→ **Description of the task**: With the line containing "pink 1x1 cone [313,371,371,469]" as the start and the line containing "orange 1x1 brick [786,294,870,404]" as the end, transcribe that span of the entries below exactly, including both.

───

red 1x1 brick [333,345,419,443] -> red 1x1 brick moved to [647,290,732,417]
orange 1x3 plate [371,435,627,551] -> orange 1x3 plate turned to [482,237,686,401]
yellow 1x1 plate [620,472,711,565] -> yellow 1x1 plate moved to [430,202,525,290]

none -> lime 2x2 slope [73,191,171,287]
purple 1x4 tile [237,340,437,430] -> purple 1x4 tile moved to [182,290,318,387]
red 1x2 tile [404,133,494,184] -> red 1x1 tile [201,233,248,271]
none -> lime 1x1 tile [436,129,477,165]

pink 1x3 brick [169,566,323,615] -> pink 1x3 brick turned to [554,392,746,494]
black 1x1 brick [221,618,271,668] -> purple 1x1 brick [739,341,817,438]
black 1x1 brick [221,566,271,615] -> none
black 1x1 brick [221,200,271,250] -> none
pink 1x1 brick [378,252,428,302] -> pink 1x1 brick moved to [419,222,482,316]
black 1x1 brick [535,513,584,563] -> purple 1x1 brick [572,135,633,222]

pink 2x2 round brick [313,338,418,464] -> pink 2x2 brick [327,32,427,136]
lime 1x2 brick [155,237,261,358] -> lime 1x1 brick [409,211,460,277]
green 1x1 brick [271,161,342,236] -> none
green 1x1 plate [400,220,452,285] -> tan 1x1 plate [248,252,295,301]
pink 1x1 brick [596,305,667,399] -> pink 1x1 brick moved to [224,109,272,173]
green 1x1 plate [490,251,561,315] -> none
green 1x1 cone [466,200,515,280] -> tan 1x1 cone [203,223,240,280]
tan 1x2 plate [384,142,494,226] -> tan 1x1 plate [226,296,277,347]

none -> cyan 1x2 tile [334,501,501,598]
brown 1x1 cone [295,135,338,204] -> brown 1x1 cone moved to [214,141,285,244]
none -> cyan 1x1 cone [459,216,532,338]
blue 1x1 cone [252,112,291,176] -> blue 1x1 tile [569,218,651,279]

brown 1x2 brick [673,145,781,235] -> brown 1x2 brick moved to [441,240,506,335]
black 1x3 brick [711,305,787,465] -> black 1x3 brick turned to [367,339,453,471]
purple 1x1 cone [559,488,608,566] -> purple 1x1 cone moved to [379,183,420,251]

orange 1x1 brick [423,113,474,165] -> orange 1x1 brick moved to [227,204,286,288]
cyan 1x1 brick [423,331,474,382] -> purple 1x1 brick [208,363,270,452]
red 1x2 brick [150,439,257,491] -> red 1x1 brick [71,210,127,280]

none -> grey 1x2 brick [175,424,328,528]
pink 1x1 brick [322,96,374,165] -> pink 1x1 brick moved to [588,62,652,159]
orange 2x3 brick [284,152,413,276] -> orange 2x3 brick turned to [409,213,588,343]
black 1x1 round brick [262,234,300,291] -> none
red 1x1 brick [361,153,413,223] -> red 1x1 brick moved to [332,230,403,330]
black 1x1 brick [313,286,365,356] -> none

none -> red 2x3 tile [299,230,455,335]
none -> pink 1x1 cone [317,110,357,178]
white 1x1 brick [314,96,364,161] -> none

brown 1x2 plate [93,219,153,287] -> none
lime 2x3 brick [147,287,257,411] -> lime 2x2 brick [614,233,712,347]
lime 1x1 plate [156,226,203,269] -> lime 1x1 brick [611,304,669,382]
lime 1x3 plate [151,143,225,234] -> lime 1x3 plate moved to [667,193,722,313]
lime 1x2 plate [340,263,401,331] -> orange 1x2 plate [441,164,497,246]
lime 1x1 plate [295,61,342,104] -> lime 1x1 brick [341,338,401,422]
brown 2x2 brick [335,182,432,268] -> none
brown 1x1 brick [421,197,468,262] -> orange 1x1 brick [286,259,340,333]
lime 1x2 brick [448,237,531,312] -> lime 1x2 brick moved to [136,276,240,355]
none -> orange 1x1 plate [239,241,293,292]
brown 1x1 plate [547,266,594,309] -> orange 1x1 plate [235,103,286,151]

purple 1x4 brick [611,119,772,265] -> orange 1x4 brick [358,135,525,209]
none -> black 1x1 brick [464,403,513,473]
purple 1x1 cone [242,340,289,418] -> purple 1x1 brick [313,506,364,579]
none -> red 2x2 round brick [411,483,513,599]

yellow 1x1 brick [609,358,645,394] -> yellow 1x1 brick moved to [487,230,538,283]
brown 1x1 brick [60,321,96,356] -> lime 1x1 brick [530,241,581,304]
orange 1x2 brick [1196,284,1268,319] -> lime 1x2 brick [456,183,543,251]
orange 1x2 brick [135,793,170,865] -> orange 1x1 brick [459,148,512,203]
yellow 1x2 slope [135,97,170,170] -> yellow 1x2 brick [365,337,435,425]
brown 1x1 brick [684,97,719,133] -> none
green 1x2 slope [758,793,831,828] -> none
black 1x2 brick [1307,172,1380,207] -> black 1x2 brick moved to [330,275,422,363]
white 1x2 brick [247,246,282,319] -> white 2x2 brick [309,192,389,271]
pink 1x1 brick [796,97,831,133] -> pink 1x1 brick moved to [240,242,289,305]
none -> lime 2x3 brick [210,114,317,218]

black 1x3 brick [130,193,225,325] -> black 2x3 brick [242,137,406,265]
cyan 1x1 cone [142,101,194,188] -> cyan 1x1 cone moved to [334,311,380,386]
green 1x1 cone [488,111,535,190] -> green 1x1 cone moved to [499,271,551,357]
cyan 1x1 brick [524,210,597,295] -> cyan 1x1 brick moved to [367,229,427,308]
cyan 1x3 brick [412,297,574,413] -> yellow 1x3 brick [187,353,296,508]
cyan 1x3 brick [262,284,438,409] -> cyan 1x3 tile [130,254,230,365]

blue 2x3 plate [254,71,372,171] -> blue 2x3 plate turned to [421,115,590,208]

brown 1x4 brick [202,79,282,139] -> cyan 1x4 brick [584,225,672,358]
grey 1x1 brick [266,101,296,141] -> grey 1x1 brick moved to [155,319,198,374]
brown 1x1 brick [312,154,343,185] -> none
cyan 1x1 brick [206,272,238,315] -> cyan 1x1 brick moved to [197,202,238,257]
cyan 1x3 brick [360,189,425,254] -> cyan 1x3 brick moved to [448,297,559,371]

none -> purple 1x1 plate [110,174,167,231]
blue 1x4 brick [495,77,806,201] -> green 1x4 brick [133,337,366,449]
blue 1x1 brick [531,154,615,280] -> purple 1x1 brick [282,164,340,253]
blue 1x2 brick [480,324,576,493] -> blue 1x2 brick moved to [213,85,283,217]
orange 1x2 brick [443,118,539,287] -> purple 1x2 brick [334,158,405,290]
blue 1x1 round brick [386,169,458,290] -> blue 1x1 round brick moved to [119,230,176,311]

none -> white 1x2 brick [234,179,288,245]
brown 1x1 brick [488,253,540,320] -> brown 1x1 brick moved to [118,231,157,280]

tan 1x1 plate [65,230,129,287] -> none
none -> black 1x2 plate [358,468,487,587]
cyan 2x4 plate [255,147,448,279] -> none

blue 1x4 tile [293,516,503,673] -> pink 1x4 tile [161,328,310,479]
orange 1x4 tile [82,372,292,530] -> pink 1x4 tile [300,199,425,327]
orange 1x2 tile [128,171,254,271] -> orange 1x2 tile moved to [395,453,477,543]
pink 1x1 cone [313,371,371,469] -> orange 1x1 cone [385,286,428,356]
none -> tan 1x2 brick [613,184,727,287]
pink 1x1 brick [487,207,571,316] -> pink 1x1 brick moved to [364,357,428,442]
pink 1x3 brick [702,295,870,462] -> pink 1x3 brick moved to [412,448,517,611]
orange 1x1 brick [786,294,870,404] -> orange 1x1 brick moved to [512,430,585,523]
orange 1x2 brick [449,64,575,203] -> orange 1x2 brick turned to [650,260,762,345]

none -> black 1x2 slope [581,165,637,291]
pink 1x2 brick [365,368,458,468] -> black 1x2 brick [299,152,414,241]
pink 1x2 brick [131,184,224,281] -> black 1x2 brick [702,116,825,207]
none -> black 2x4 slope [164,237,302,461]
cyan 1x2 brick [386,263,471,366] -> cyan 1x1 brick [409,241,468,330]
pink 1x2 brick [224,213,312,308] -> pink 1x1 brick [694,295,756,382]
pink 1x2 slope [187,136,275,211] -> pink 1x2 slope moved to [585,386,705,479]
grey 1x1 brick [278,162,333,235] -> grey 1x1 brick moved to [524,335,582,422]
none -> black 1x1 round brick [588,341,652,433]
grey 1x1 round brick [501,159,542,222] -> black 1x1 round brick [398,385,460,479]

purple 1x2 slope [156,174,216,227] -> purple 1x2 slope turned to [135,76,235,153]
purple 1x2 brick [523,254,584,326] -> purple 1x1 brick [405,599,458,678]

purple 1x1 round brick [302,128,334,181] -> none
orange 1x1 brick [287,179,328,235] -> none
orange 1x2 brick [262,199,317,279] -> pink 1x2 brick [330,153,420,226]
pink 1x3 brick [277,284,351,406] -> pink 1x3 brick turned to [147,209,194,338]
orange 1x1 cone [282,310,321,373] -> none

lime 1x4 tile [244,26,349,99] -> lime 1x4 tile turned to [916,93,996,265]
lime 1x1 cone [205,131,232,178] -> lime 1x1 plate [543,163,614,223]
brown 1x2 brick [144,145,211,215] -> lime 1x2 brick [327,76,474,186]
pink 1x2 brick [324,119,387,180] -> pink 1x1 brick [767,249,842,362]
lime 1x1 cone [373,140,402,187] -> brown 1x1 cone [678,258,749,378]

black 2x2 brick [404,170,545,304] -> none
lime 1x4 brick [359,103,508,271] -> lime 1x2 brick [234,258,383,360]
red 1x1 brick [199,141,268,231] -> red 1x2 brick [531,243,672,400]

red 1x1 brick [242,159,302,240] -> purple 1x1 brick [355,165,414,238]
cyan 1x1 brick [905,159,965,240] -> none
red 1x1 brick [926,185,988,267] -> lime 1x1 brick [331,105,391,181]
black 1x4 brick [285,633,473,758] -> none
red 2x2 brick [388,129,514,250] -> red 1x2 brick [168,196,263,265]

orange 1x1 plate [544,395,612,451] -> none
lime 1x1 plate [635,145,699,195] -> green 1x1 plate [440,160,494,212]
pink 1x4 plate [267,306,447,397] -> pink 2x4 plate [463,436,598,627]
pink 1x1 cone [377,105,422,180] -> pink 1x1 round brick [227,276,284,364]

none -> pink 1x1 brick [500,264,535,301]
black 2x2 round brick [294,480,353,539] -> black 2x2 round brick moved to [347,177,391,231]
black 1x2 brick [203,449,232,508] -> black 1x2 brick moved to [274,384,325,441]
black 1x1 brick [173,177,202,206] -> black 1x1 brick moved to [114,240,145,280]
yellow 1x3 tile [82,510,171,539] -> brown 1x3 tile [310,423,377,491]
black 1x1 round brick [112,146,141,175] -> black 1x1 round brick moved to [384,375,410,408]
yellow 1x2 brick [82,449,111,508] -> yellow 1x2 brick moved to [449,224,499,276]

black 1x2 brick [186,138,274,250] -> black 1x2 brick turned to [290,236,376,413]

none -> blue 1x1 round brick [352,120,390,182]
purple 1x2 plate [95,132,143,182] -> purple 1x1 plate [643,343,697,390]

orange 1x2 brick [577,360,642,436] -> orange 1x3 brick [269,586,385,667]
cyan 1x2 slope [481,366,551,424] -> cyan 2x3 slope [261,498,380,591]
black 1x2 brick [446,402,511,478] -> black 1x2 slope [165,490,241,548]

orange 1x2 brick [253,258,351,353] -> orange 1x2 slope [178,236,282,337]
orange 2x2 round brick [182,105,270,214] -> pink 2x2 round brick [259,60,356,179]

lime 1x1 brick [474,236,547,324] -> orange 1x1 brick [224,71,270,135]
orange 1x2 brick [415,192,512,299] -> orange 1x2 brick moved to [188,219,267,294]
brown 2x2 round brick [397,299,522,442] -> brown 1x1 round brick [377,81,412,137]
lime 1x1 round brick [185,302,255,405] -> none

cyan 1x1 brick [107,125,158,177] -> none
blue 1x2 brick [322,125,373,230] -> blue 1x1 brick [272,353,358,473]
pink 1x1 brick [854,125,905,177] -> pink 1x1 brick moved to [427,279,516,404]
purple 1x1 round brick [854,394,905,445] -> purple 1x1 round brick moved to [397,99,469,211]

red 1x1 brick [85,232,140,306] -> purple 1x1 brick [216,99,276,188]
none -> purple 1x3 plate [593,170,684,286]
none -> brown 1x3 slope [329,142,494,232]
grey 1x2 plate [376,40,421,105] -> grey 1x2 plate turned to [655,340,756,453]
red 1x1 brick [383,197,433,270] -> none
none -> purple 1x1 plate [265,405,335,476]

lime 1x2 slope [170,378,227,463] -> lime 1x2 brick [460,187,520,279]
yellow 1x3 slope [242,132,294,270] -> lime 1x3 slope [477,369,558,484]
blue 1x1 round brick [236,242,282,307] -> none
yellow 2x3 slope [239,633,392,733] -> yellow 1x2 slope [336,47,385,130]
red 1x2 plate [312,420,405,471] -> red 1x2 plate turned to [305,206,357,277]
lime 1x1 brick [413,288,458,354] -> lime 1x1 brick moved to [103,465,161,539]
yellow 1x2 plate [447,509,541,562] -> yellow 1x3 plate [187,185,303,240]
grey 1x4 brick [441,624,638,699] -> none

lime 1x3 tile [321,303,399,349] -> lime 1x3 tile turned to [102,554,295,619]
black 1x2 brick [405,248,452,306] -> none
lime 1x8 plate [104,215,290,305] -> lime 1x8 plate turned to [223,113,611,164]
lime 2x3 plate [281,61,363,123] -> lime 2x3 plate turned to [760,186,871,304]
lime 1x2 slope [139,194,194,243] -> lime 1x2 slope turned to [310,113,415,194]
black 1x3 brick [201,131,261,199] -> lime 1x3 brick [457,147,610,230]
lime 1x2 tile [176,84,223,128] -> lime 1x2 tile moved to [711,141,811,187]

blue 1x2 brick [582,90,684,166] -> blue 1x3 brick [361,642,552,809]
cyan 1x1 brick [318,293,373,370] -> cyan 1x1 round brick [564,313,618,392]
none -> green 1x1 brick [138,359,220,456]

───

→ **Reply to the exercise**:
pink 1x1 cone [313,371,371,469] -> orange 1x1 cone [385,286,428,356]
none -> tan 1x2 brick [613,184,727,287]
pink 1x1 brick [487,207,571,316] -> pink 1x1 brick moved to [364,357,428,442]
pink 1x3 brick [702,295,870,462] -> pink 1x3 brick moved to [412,448,517,611]
orange 1x1 brick [786,294,870,404] -> orange 1x1 brick moved to [512,430,585,523]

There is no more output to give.